- **Exercise data**
■ ■ ■ ■ ■
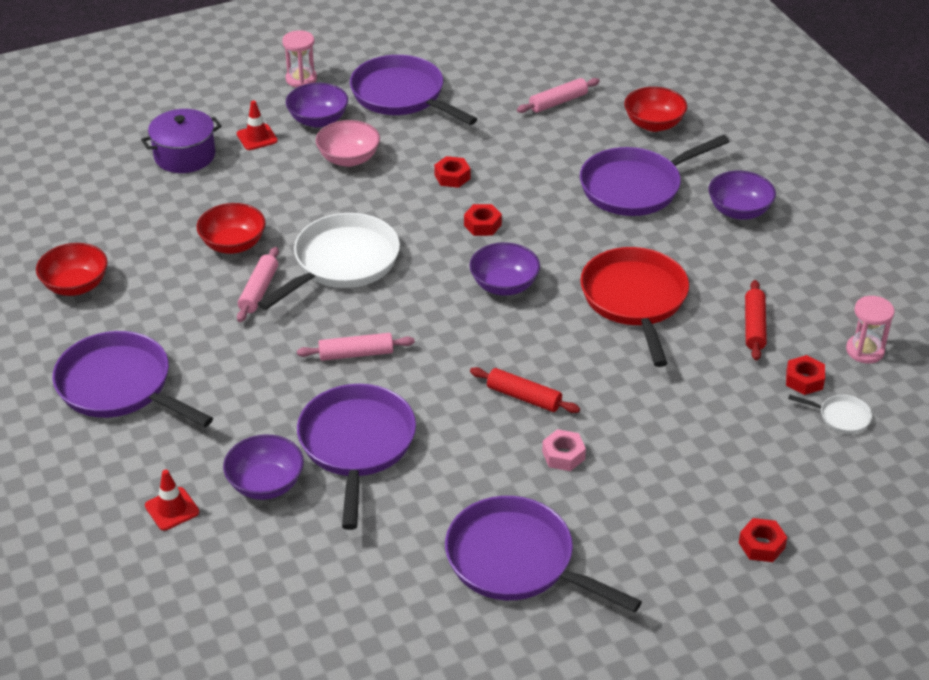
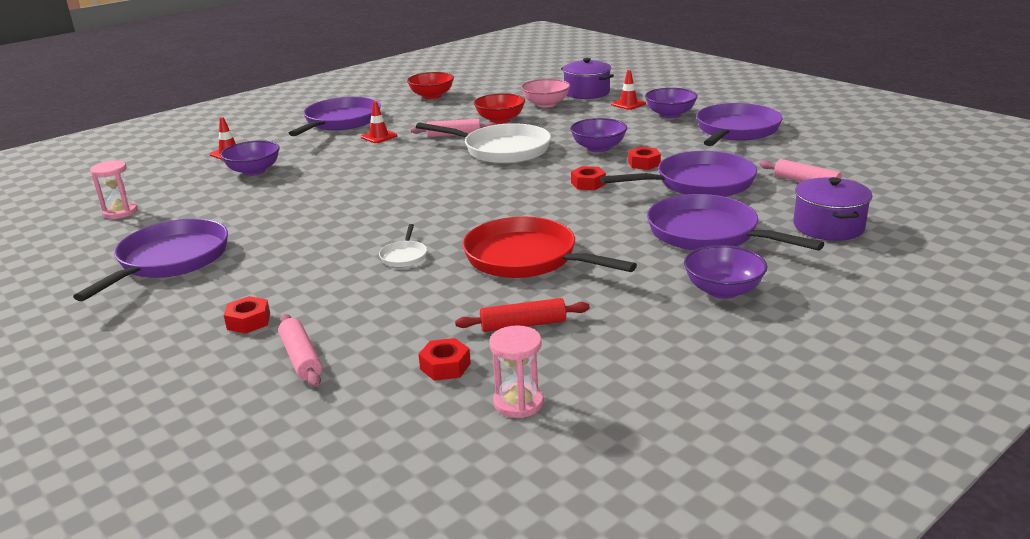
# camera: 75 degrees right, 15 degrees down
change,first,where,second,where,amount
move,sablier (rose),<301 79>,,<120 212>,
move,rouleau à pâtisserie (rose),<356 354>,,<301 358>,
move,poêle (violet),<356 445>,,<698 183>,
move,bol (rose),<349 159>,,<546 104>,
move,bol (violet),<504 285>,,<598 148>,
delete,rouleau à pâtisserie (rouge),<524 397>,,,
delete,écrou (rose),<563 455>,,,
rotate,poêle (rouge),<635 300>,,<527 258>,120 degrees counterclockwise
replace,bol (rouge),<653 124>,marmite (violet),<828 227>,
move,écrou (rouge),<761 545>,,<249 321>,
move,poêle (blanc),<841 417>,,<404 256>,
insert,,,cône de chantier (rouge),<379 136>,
■ ■ ■ ■ ■
- **Problem to work on**
Would you filter the records and copy each line that contains the word "poêle"?

- **Task solution**
move,poêle (violet),<356 445>,,<698 183>,
rotate,poêle (rouge),<635 300>,,<527 258>,120 degrees counterclockwise
move,poêle (blanc),<841 417>,,<404 256>,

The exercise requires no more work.